** Dataset extract follows **

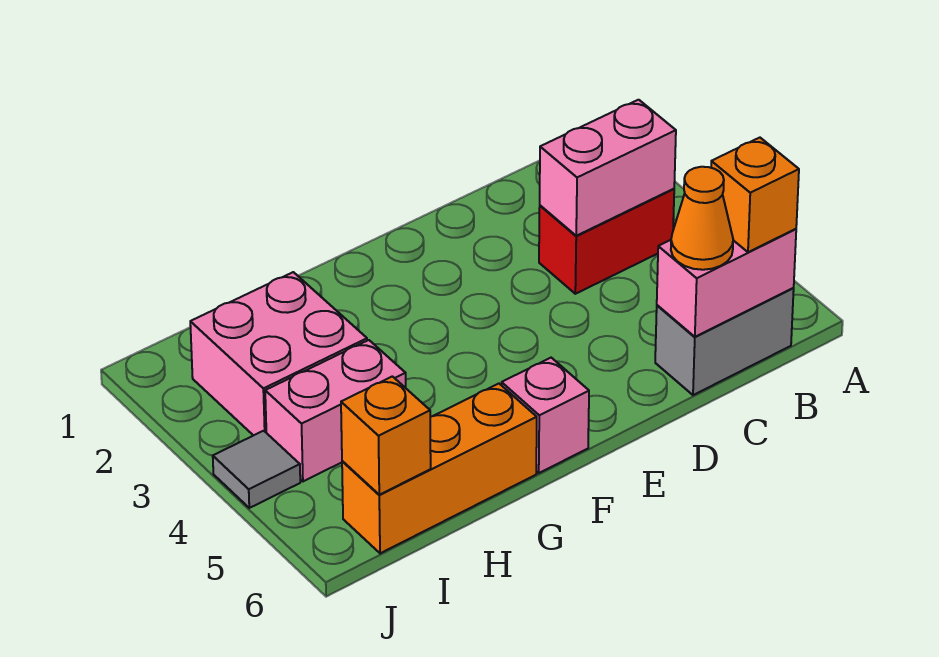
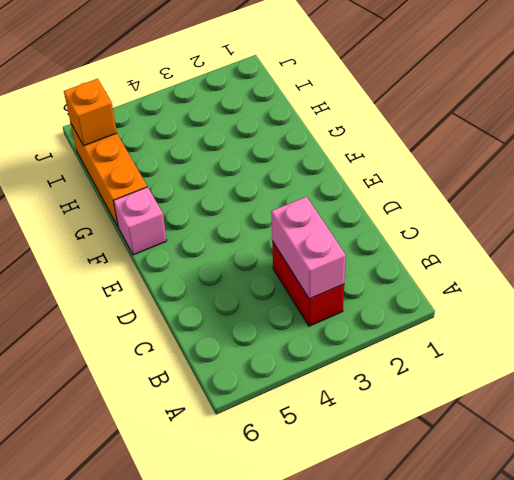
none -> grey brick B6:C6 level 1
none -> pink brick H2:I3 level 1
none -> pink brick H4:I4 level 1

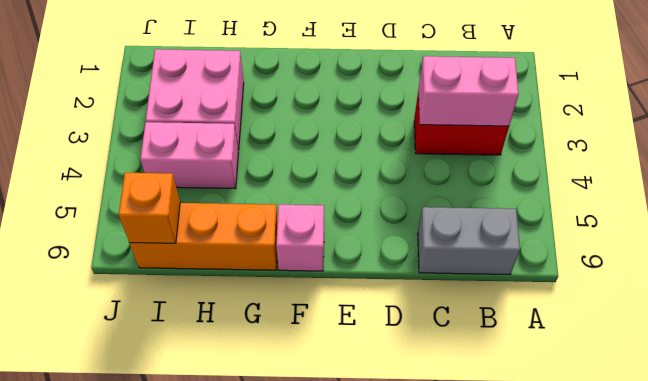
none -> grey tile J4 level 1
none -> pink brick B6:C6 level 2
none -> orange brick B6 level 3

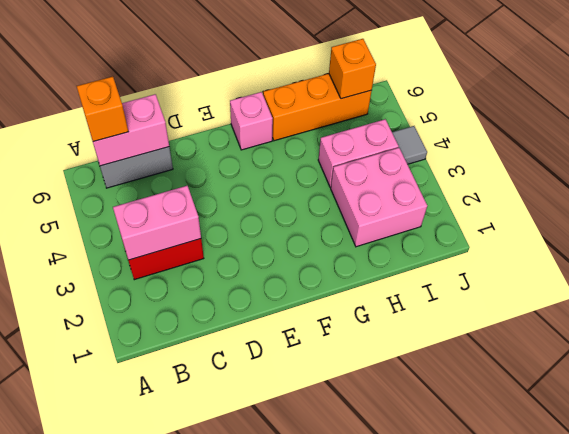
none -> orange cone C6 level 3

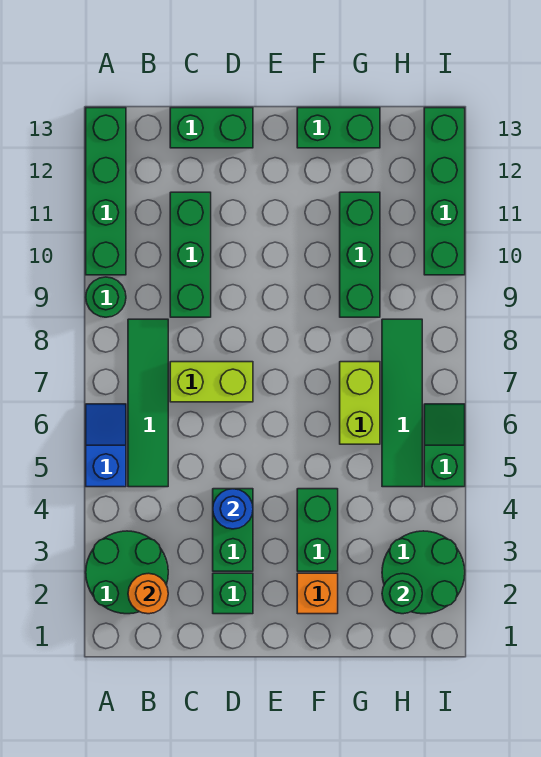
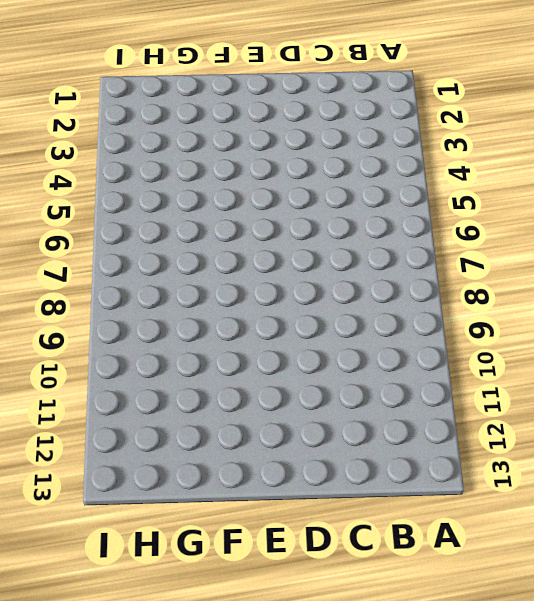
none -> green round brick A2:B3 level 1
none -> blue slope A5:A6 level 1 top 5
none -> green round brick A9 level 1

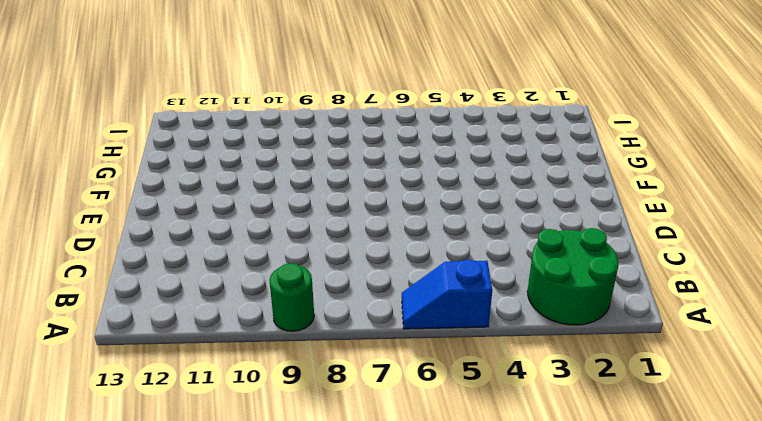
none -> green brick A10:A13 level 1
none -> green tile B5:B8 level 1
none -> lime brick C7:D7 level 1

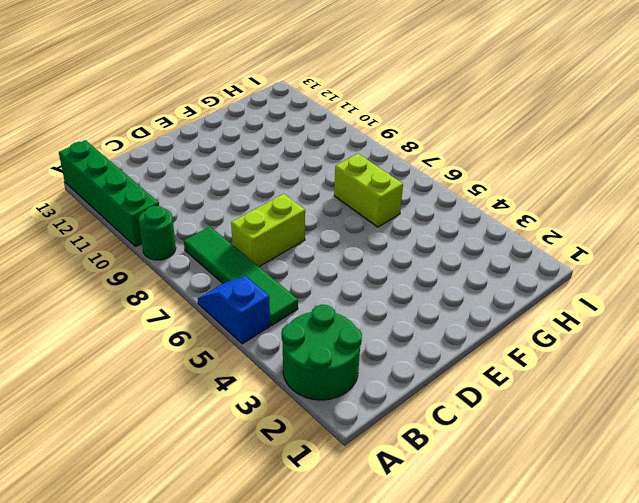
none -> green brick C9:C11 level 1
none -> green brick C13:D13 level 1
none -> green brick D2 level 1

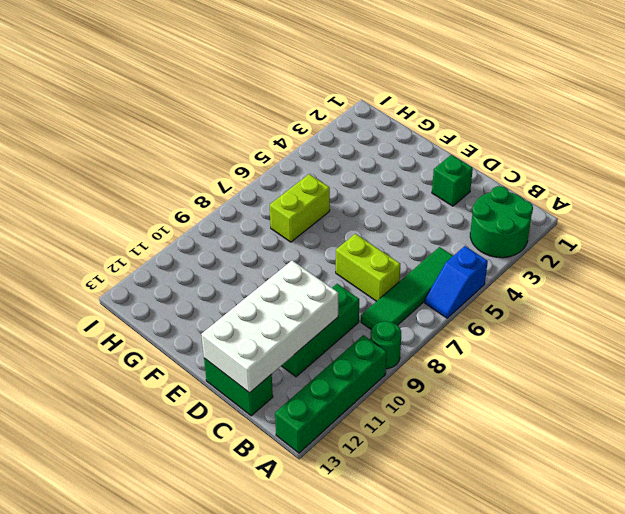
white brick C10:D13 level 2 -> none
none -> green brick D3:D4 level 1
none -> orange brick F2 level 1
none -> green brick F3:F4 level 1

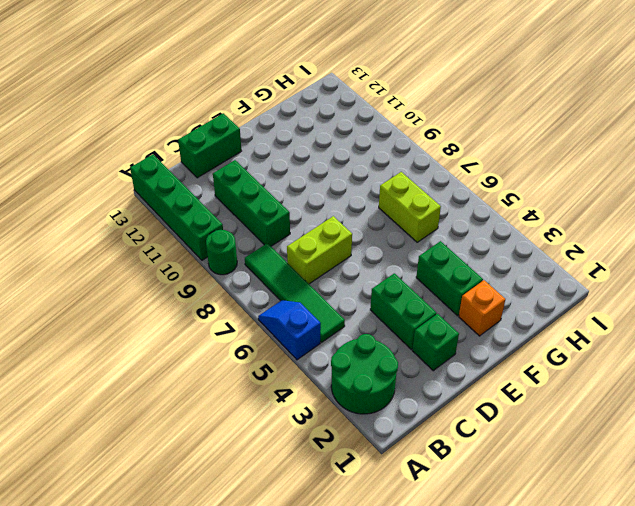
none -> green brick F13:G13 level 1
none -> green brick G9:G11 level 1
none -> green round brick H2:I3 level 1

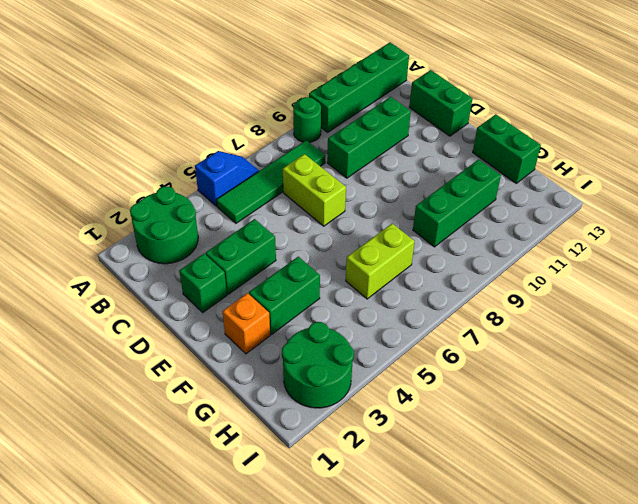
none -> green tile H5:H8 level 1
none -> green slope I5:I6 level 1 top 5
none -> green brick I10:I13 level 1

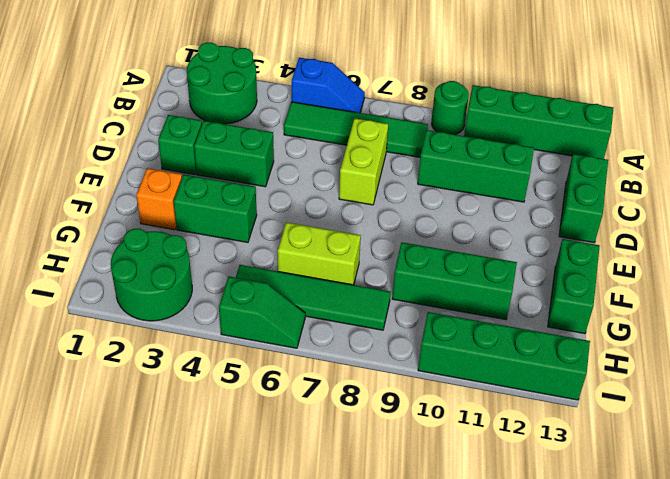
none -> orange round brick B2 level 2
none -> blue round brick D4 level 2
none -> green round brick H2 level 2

** End of Dataset extract **

Please ensure that the data above is repeated exactly, with no pictures in the copy.

none -> grey brick B6:C6 level 1
none -> pink brick H2:I3 level 1
none -> pink brick H4:I4 level 1

none -> grey tile J4 level 1
none -> pink brick B6:C6 level 2
none -> orange brick B6 level 3

none -> orange cone C6 level 3

none -> green round brick A2:B3 level 1
none -> blue slope A5:A6 level 1 top 5
none -> green round brick A9 level 1

none -> green brick A10:A13 level 1
none -> green tile B5:B8 level 1
none -> lime brick C7:D7 level 1

none -> green brick C9:C11 level 1
none -> green brick C13:D13 level 1
none -> green brick D2 level 1

white brick C10:D13 level 2 -> none
none -> green brick D3:D4 level 1
none -> orange brick F2 level 1
none -> green brick F3:F4 level 1

none -> green brick F13:G13 level 1
none -> green brick G9:G11 level 1
none -> green round brick H2:I3 level 1

none -> green tile H5:H8 level 1
none -> green slope I5:I6 level 1 top 5
none -> green brick I10:I13 level 1

none -> orange round brick B2 level 2
none -> blue round brick D4 level 2
none -> green round brick H2 level 2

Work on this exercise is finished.